Exercise =
Give back every record exactly, images excluded.

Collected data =
============

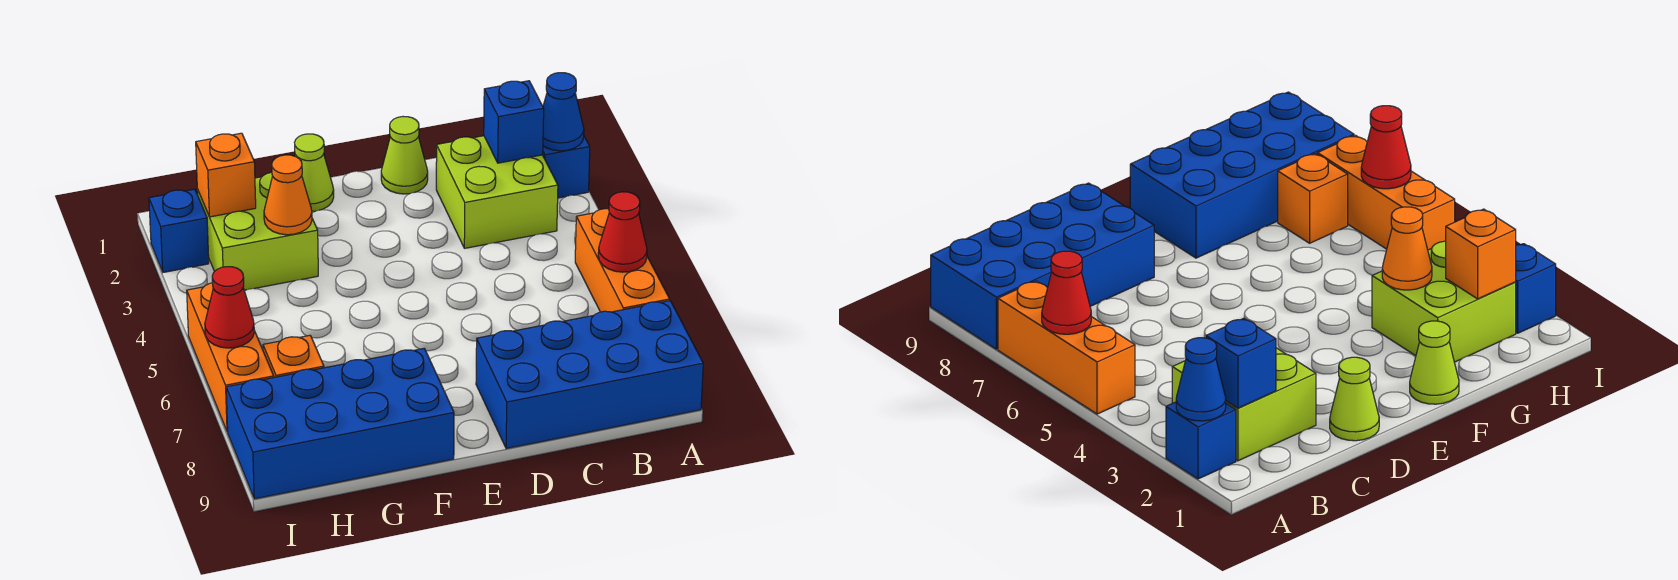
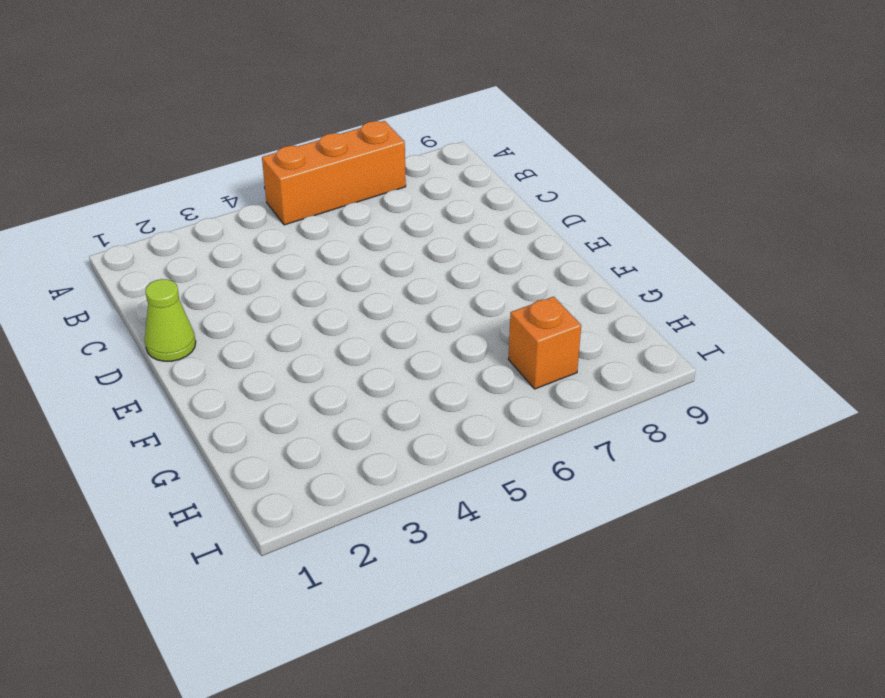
none -> blue brick A2 level 1
none -> blue brick A8:D9 level 1
none -> lime brick B2:C3 level 1

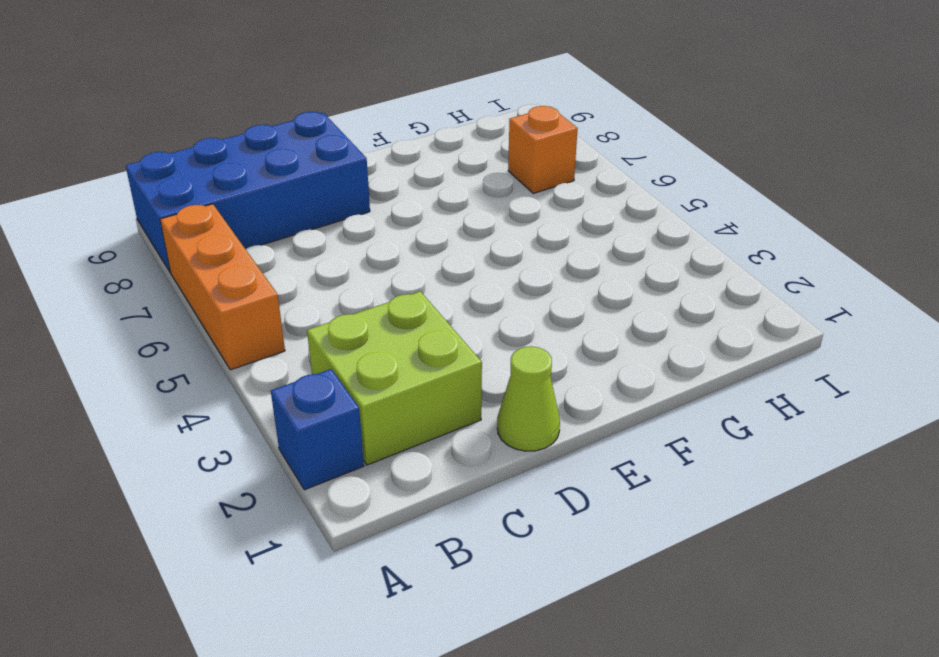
none -> lime cone F1 level 1
none -> blue brick F8:I9 level 1
none -> lime brick G2:H3 level 1

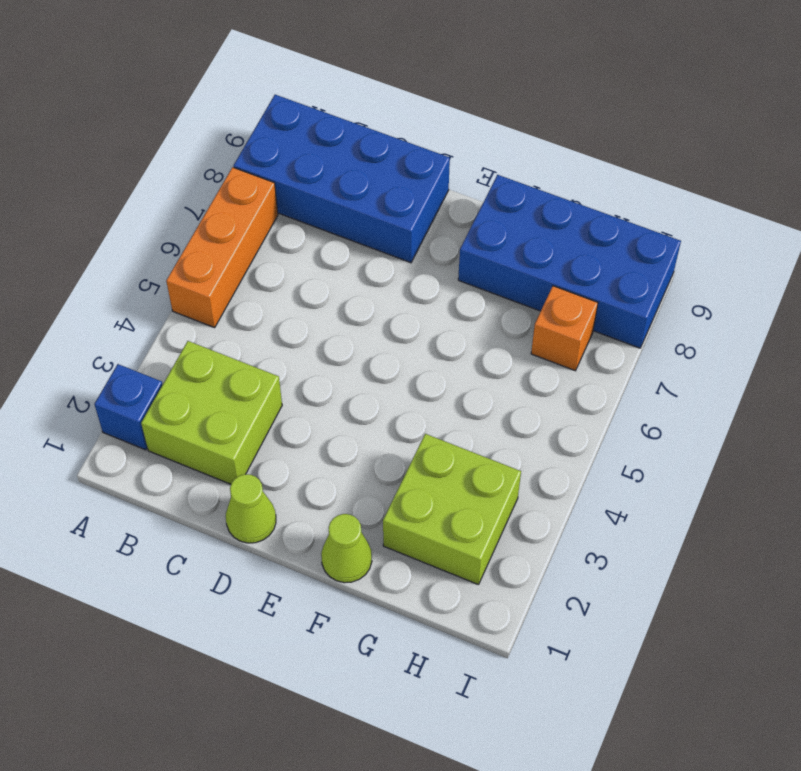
none -> blue brick I2 level 1
none -> orange brick I5:I7 level 1
none -> blue cone A2 level 2

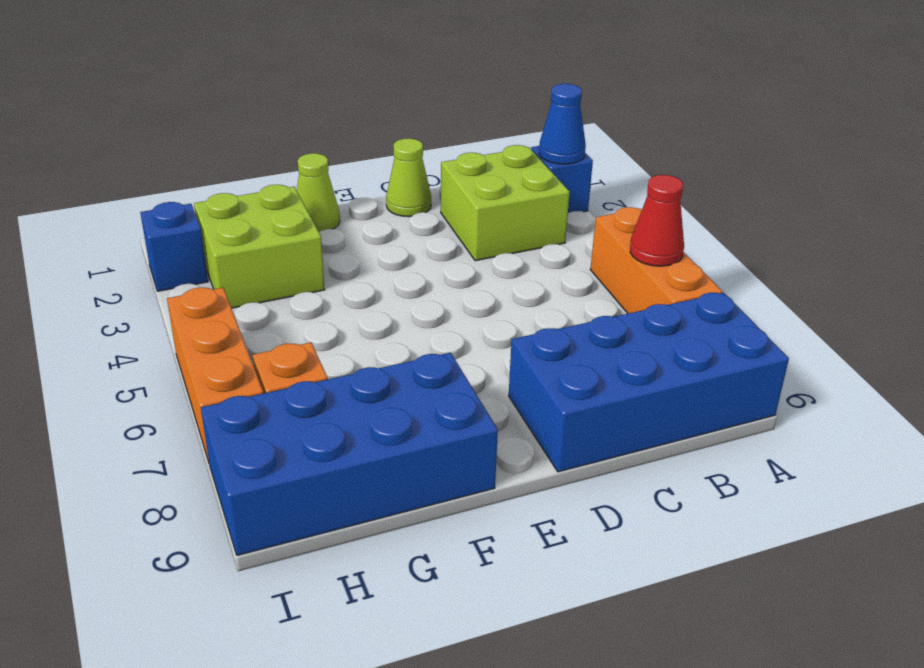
none -> blue brick B2 level 2
none -> orange cone G3 level 2
none -> orange brick H2 level 2

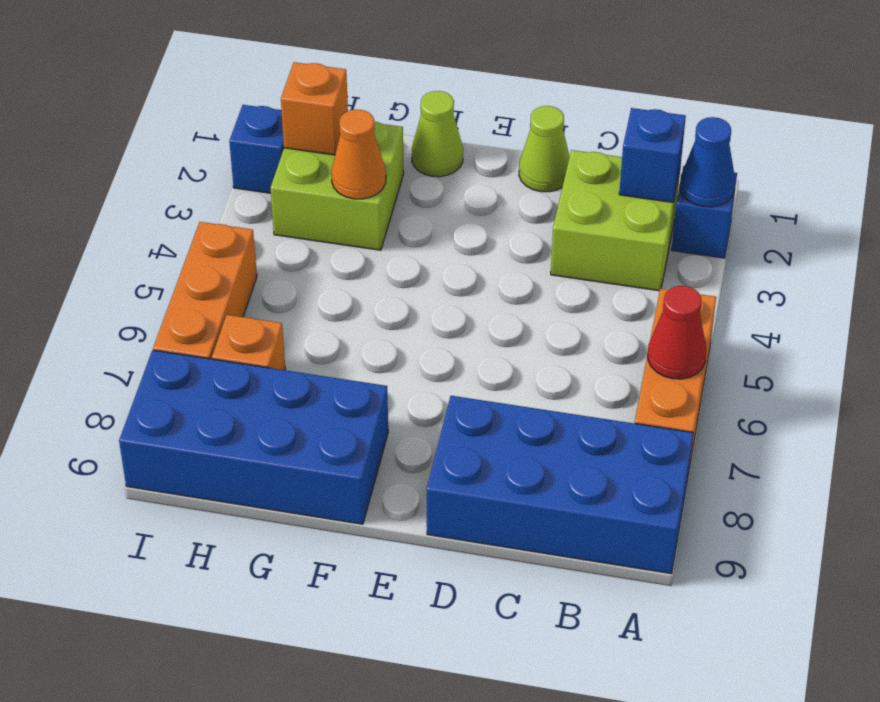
none -> red cone I6 level 2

============

Task answer =
none -> blue brick A2 level 1
none -> blue brick A8:D9 level 1
none -> lime brick B2:C3 level 1

none -> lime cone F1 level 1
none -> blue brick F8:I9 level 1
none -> lime brick G2:H3 level 1

none -> blue brick I2 level 1
none -> orange brick I5:I7 level 1
none -> blue cone A2 level 2

none -> blue brick B2 level 2
none -> orange cone G3 level 2
none -> orange brick H2 level 2

none -> red cone I6 level 2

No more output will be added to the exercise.